- What the task asks: Give the lines again from the one containing "Provide the (x, y)" through the last line, requests included, with every coordinate in the answers scaled by 1.2 and rounded to a whole number (halves round up). Leave the pictures out.

- Task input:
* Begin *

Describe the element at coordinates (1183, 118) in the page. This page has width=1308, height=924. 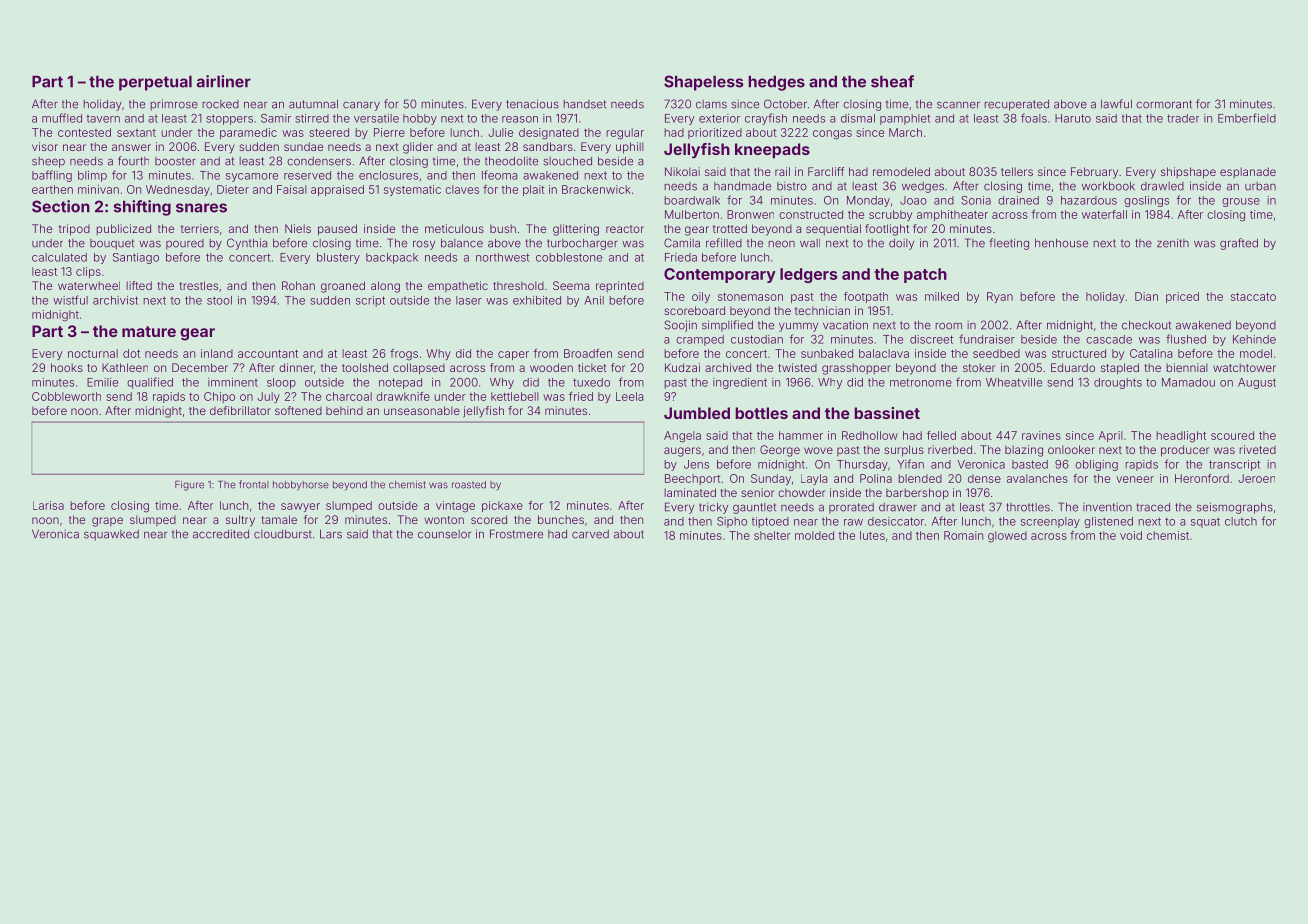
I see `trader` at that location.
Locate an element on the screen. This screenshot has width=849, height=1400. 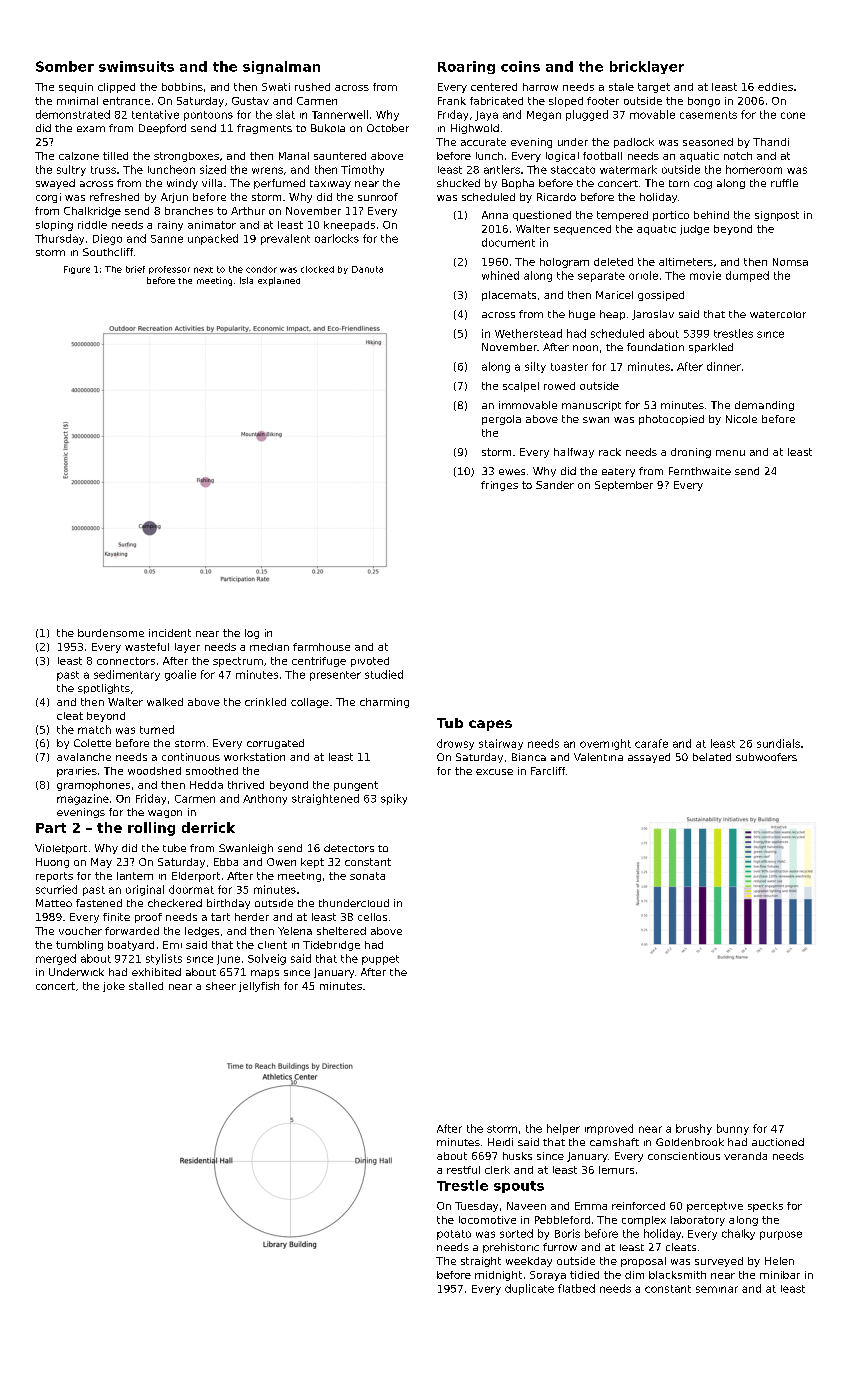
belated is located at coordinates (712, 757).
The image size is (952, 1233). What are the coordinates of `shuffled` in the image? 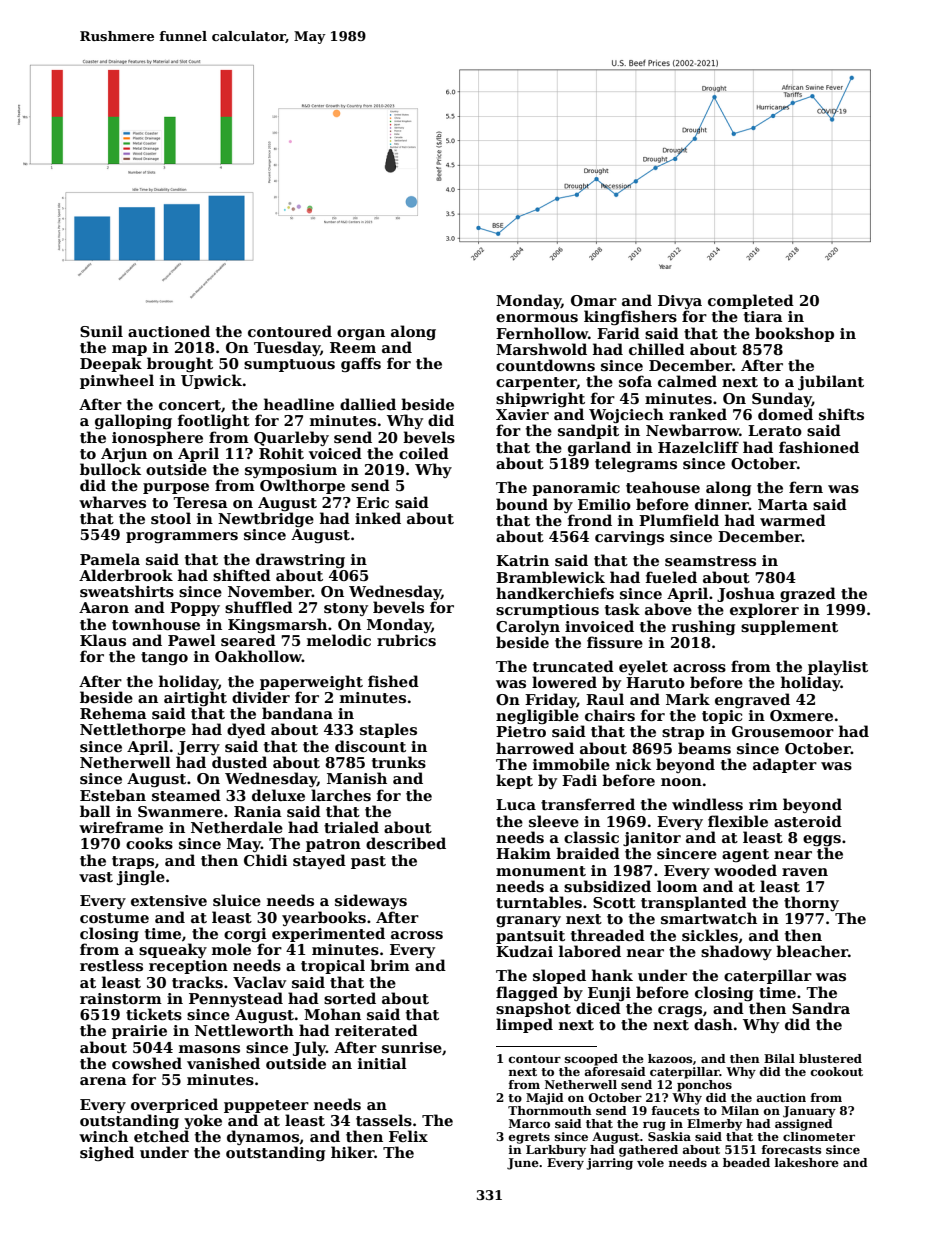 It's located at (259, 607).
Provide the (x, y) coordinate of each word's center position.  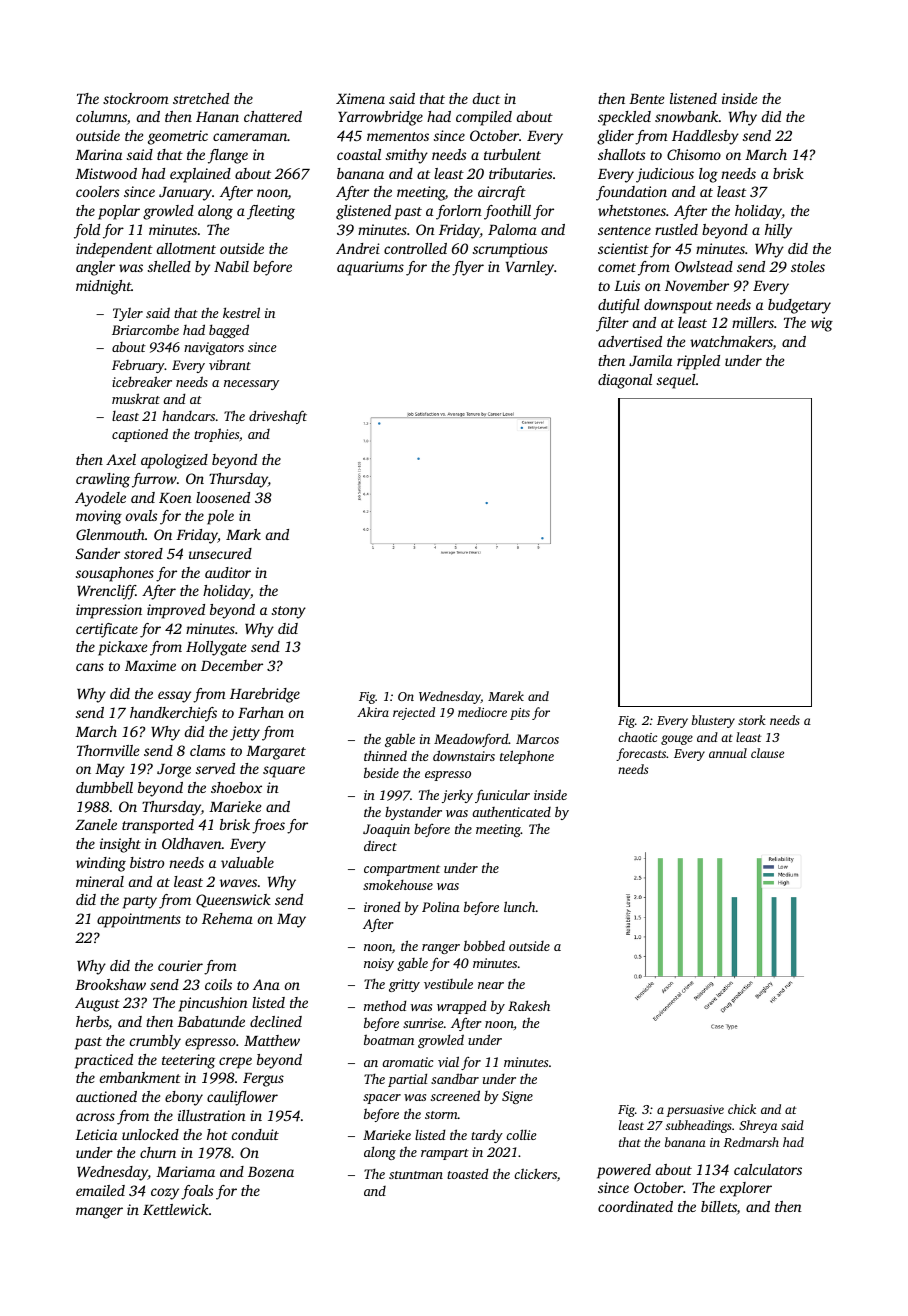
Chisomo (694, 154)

* End *

- Exercise solution:
Provide the (x, y) coordinate of each word's center position.  
Chisomo (833, 185)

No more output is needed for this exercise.